*Goal of the exercise*: Pictures stay out. Everything else in the listing below gets written out exactly.
____ Source records
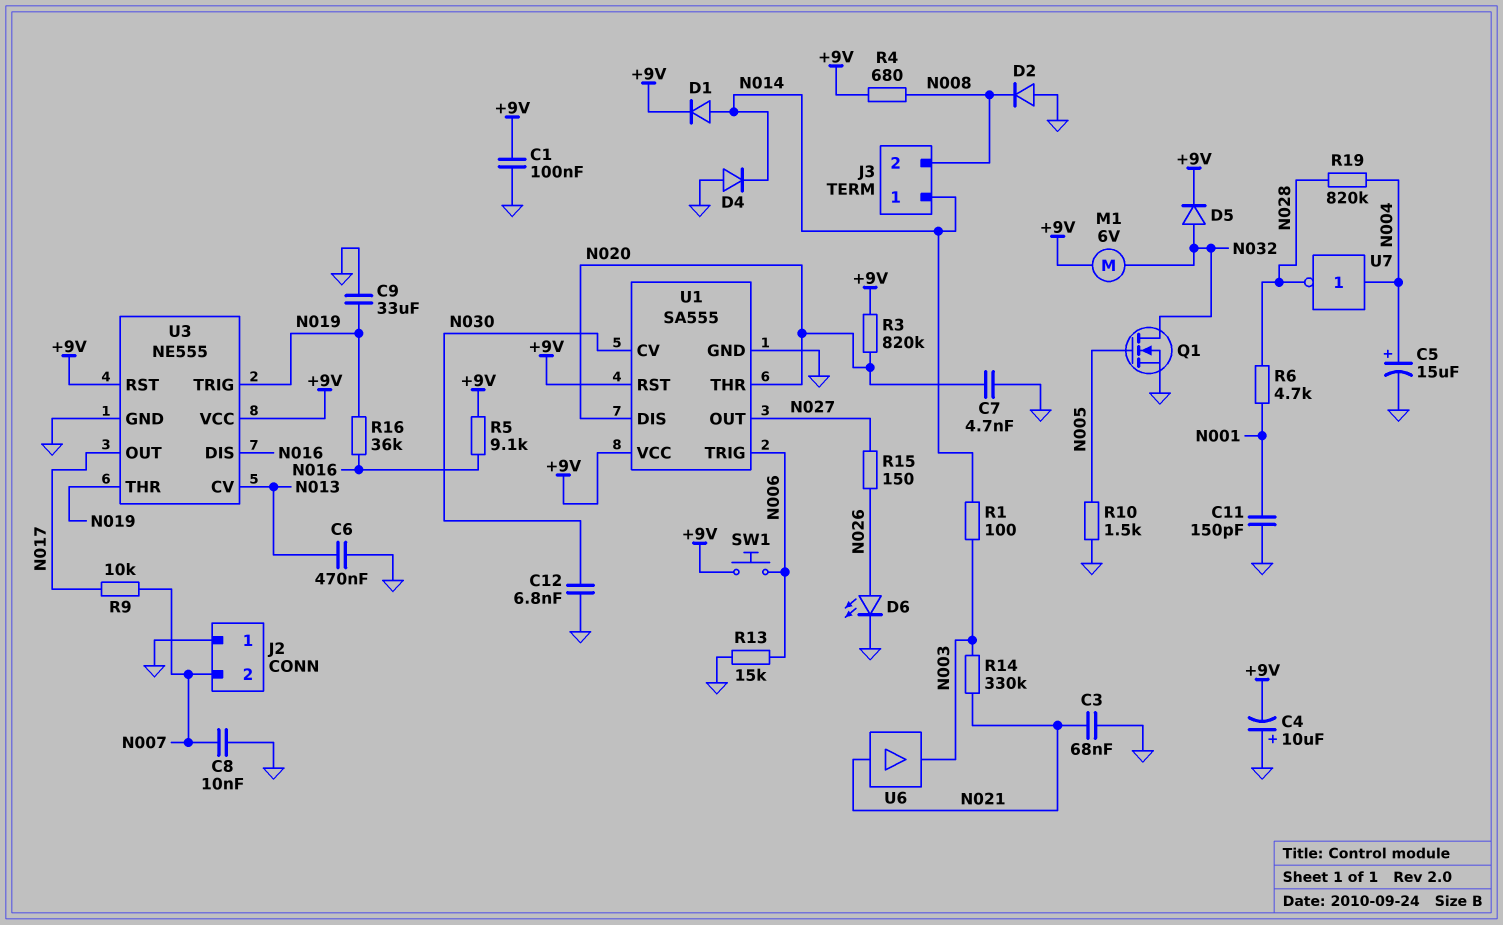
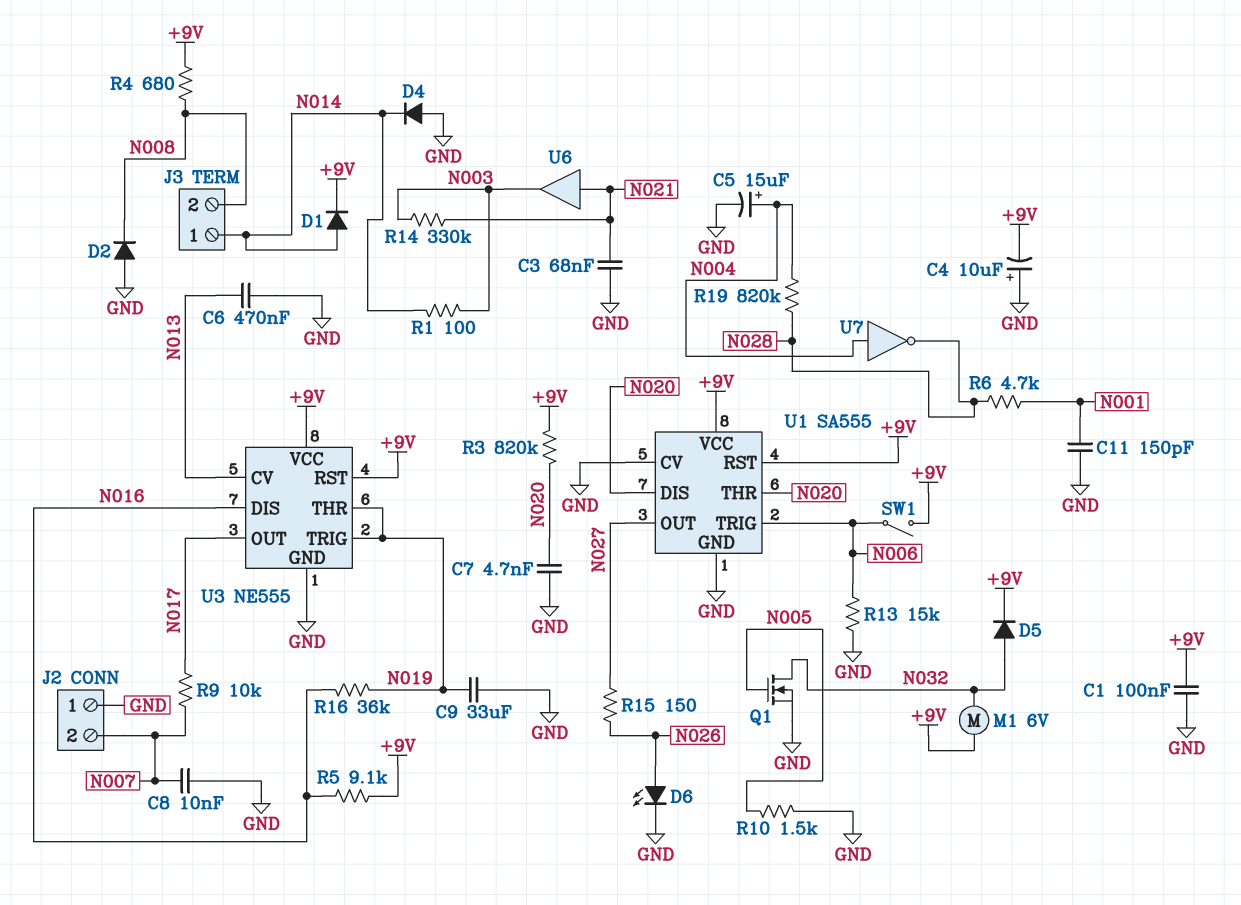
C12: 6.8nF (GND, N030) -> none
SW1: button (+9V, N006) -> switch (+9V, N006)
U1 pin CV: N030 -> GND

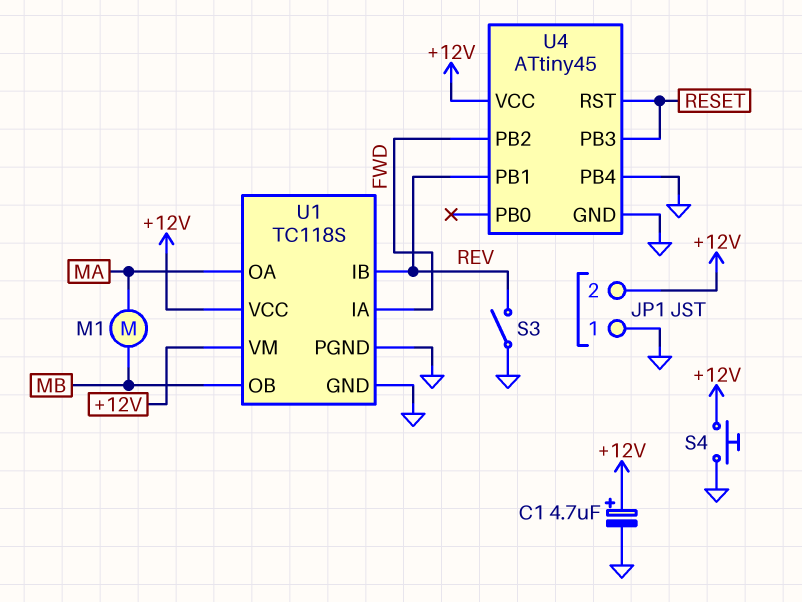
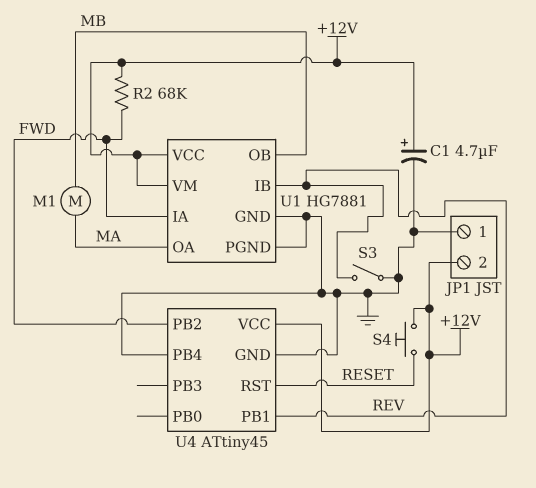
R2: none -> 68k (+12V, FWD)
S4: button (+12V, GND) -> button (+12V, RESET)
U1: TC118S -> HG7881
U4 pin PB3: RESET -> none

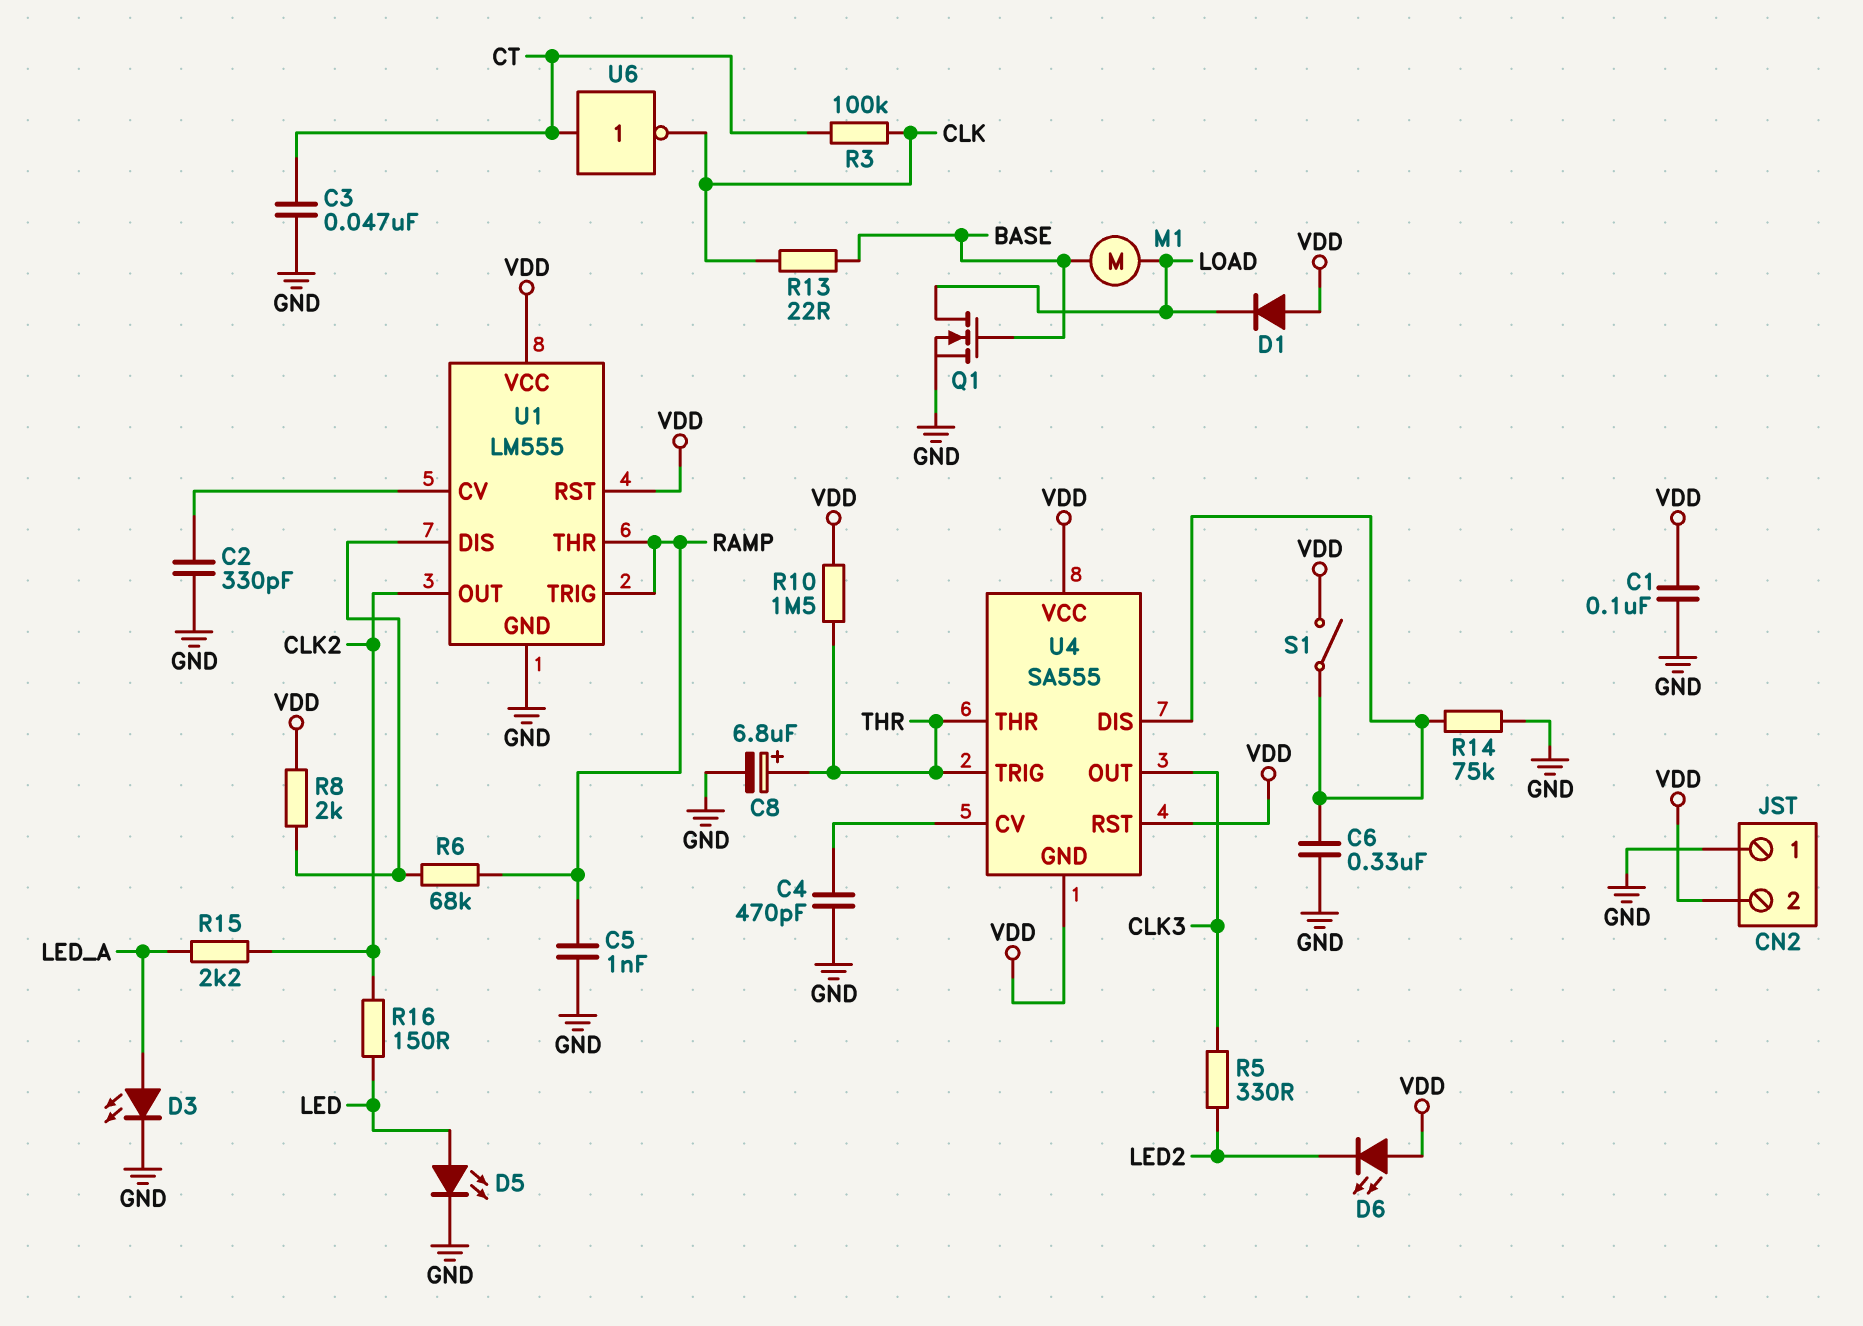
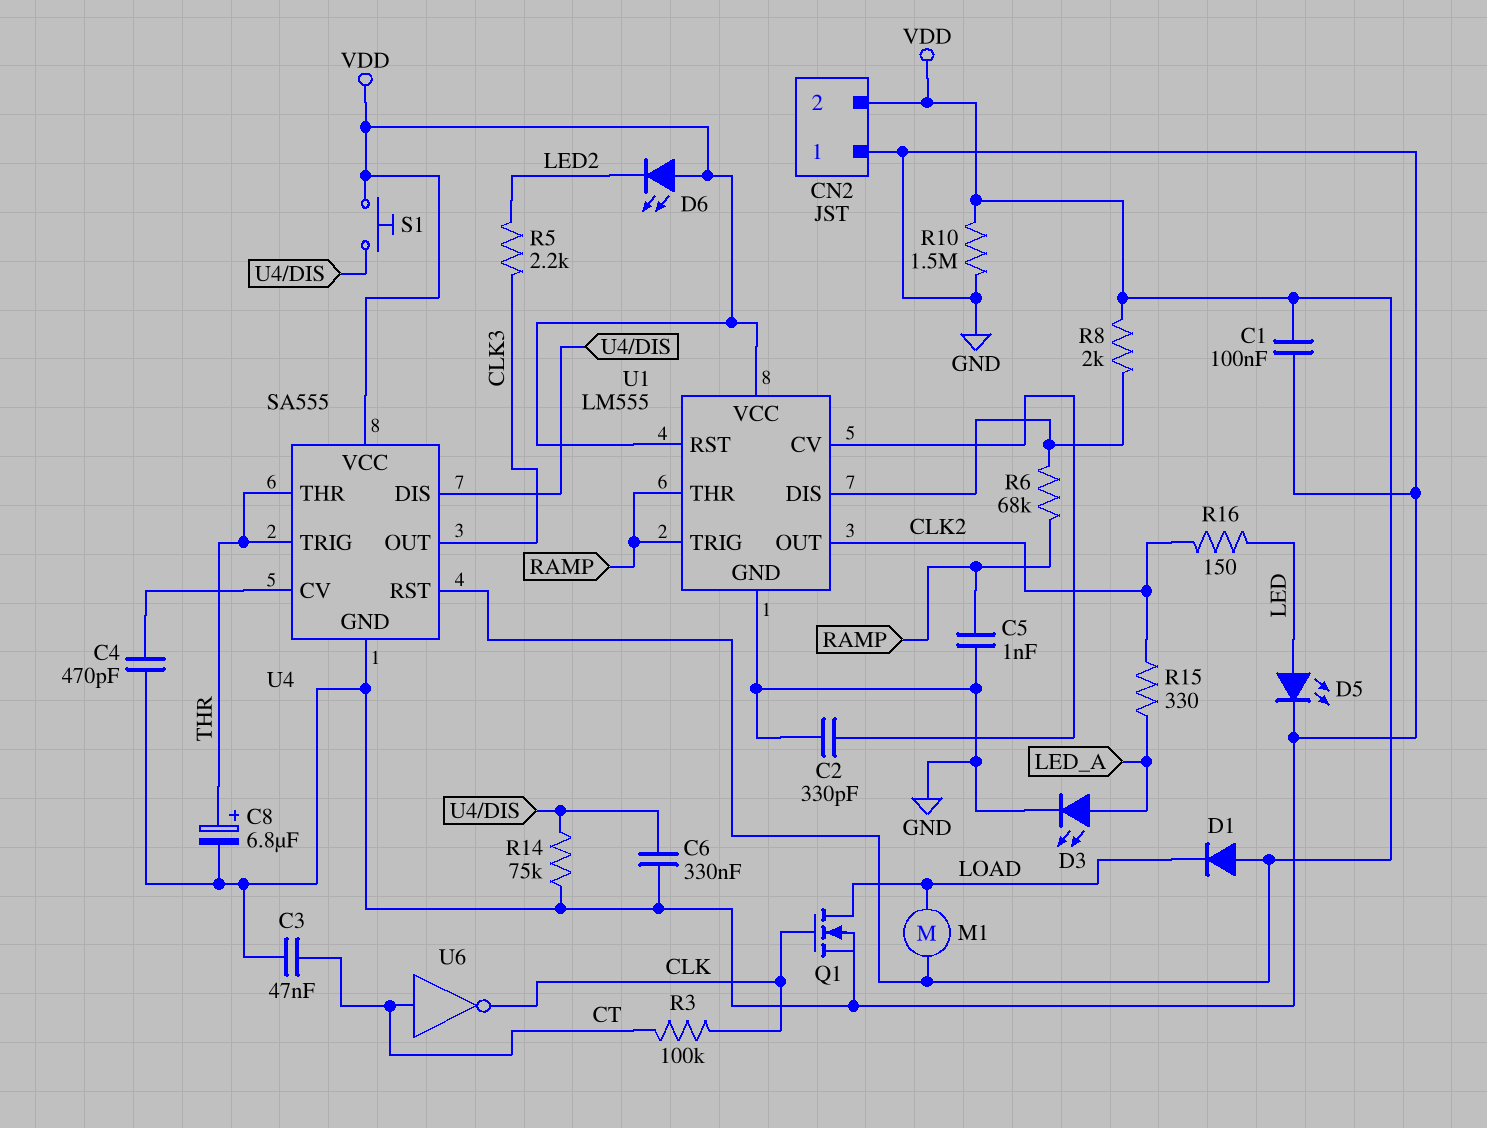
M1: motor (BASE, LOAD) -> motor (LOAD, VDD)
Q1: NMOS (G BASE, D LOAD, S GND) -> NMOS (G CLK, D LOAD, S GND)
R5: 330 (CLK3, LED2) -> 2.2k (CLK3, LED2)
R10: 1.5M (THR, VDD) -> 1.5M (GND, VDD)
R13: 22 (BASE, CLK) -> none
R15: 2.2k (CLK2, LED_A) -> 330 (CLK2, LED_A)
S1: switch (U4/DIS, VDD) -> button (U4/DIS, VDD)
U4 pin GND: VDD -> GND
________
*Written solution*:
C12: 6.8nF (GND, N030) -> none
SW1: button (+9V, N006) -> switch (+9V, N006)
U1 pin CV: N030 -> GND

R2: none -> 68k (+12V, FWD)
S4: button (+12V, GND) -> button (+12V, RESET)
U1: TC118S -> HG7881
U4 pin PB3: RESET -> none

M1: motor (BASE, LOAD) -> motor (LOAD, VDD)
Q1: NMOS (G BASE, D LOAD, S GND) -> NMOS (G CLK, D LOAD, S GND)
R5: 330 (CLK3, LED2) -> 2.2k (CLK3, LED2)
R10: 1.5M (THR, VDD) -> 1.5M (GND, VDD)
R13: 22 (BASE, CLK) -> none
R15: 2.2k (CLK2, LED_A) -> 330 (CLK2, LED_A)
S1: switch (U4/DIS, VDD) -> button (U4/DIS, VDD)
U4 pin GND: VDD -> GND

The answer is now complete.